Your objective: Word for word, return the entries listed below.

START The data

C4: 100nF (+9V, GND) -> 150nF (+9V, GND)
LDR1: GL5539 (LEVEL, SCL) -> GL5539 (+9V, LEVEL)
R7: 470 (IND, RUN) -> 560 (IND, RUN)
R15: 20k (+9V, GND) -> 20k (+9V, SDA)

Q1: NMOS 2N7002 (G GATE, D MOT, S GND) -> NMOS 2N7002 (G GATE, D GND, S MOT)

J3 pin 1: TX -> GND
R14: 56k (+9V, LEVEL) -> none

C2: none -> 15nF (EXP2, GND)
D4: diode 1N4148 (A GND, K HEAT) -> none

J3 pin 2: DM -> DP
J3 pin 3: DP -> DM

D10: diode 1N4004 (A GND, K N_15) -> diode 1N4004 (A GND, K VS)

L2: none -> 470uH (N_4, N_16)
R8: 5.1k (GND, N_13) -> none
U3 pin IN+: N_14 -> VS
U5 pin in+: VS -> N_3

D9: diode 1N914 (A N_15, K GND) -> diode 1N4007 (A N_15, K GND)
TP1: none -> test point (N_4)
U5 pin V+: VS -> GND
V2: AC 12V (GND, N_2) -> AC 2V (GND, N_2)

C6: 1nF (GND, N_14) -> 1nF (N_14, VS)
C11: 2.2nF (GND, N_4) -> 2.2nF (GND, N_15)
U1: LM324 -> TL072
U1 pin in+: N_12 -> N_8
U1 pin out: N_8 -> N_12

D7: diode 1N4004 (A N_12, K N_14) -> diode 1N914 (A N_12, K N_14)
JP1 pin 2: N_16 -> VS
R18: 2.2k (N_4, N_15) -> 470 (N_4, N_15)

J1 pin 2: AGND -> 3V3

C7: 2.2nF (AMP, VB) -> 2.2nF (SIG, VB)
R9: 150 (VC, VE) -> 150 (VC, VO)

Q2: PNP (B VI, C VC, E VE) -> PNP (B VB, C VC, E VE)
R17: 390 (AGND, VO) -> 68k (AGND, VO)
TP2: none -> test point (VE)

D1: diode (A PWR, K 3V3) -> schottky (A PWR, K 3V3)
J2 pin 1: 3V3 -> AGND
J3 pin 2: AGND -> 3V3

END The data

Result of the task:
C4: 100nF (+9V, GND) -> 150nF (+9V, GND)
LDR1: GL5539 (LEVEL, SCL) -> GL5539 (+9V, LEVEL)
R7: 470 (IND, RUN) -> 560 (IND, RUN)
R15: 20k (+9V, GND) -> 20k (+9V, SDA)

Q1: NMOS 2N7002 (G GATE, D MOT, S GND) -> NMOS 2N7002 (G GATE, D GND, S MOT)

J3 pin 1: TX -> GND
R14: 56k (+9V, LEVEL) -> none

C2: none -> 15nF (EXP2, GND)
D4: diode 1N4148 (A GND, K HEAT) -> none

J3 pin 2: DM -> DP
J3 pin 3: DP -> DM

D10: diode 1N4004 (A GND, K N_15) -> diode 1N4004 (A GND, K VS)

L2: none -> 470uH (N_4, N_16)
R8: 5.1k (GND, N_13) -> none
U3 pin IN+: N_14 -> VS
U5 pin in+: VS -> N_3

D9: diode 1N914 (A N_15, K GND) -> diode 1N4007 (A N_15, K GND)
TP1: none -> test point (N_4)
U5 pin V+: VS -> GND
V2: AC 12V (GND, N_2) -> AC 2V (GND, N_2)

C6: 1nF (GND, N_14) -> 1nF (N_14, VS)
C11: 2.2nF (GND, N_4) -> 2.2nF (GND, N_15)
U1: LM324 -> TL072
U1 pin in+: N_12 -> N_8
U1 pin out: N_8 -> N_12

D7: diode 1N4004 (A N_12, K N_14) -> diode 1N914 (A N_12, K N_14)
JP1 pin 2: N_16 -> VS
R18: 2.2k (N_4, N_15) -> 470 (N_4, N_15)

J1 pin 2: AGND -> 3V3

C7: 2.2nF (AMP, VB) -> 2.2nF (SIG, VB)
R9: 150 (VC, VE) -> 150 (VC, VO)

Q2: PNP (B VI, C VC, E VE) -> PNP (B VB, C VC, E VE)
R17: 390 (AGND, VO) -> 68k (AGND, VO)
TP2: none -> test point (VE)

D1: diode (A PWR, K 3V3) -> schottky (A PWR, K 3V3)
J2 pin 1: 3V3 -> AGND
J3 pin 2: AGND -> 3V3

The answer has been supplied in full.